(Saved entries)
────────────────────────────────────────
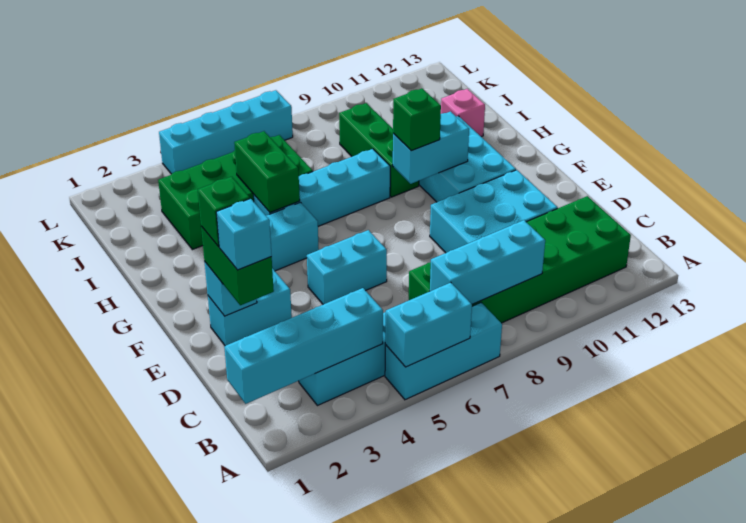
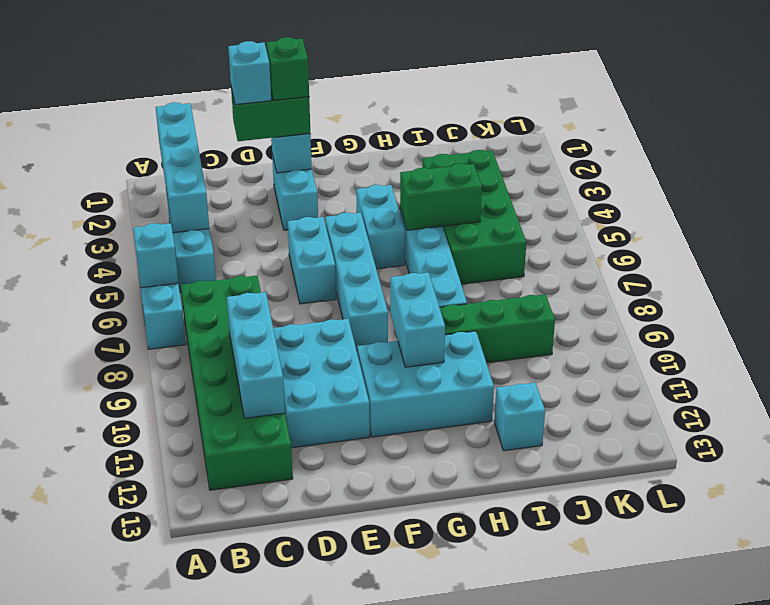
cyan brick A5:A6 level 2 -> cyan brick A6 level 2
cyan brick B7:B9 level 2 -> cyan brick C9:C11 level 2
green brick G9 level 3 -> none
pink brick I12 level 1 -> cyan brick I12 level 1
cyan brick L4:L7 level 1 -> cyan brick F5:F8 level 1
────────────────────────────────────────
TASK INSTRUCTIONS >>
Give back exactly the lines from the line containing "green brick G9 level 3 -> none" to the end of the entries, and no other lines.

ANSWER BELOW >>
green brick G9 level 3 -> none
pink brick I12 level 1 -> cyan brick I12 level 1
cyan brick L4:L7 level 1 -> cyan brick F5:F8 level 1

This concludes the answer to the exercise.